### Required work
Reproduce all the lines below exactly and omit the images.

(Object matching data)
=======
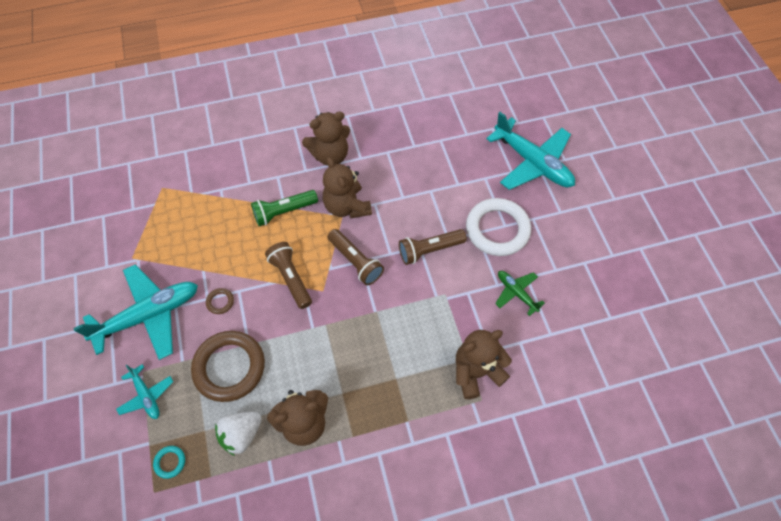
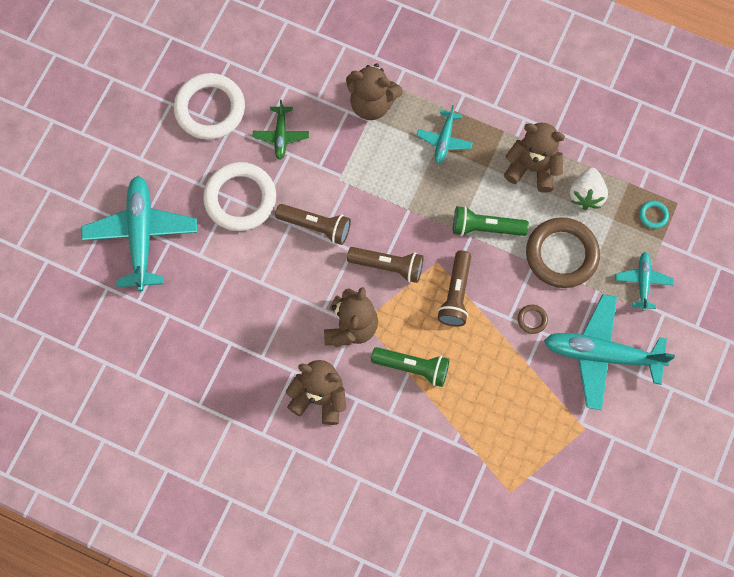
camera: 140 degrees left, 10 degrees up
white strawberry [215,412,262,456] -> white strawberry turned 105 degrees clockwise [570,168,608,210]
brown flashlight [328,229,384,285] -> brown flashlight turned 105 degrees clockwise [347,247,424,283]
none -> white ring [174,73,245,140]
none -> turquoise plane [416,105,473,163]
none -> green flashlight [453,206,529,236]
=======
### Result
camera: 140 degrees left, 10 degrees up
white strawberry [215,412,262,456] -> white strawberry turned 105 degrees clockwise [570,168,608,210]
brown flashlight [328,229,384,285] -> brown flashlight turned 105 degrees clockwise [347,247,424,283]
none -> white ring [174,73,245,140]
none -> turquoise plane [416,105,473,163]
none -> green flashlight [453,206,529,236]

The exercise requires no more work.